What you will do: The listing is to be reproduced exactly, excluding its pictures.

Dataset extract:
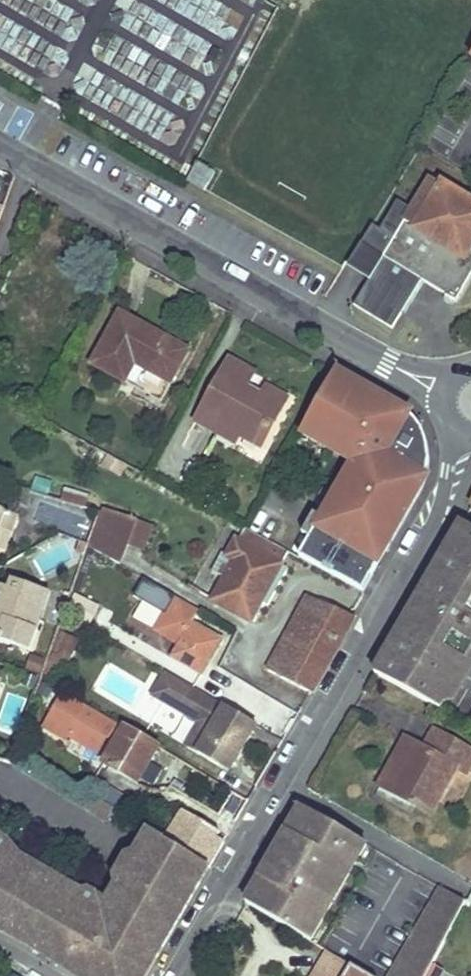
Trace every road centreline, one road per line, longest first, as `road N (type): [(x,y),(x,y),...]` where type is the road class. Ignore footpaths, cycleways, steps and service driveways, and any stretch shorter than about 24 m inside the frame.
road 1 (residential): [(470,412),(436,517),(170,975)]
road 2 (residential): [(0,147),(386,365),(470,400)]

Response to the task:
Trace every road centreline, one road per line, longest first, as `road N (type): [(x,y),(x,y),...]` where type is the road class. Ignore footpaths, cycleways, steps and service driveways, and any stretch shorter than about 24 m inside the frame.
road 1 (residential): [(470,412),(436,517),(170,975)]
road 2 (residential): [(0,147),(386,365),(470,400)]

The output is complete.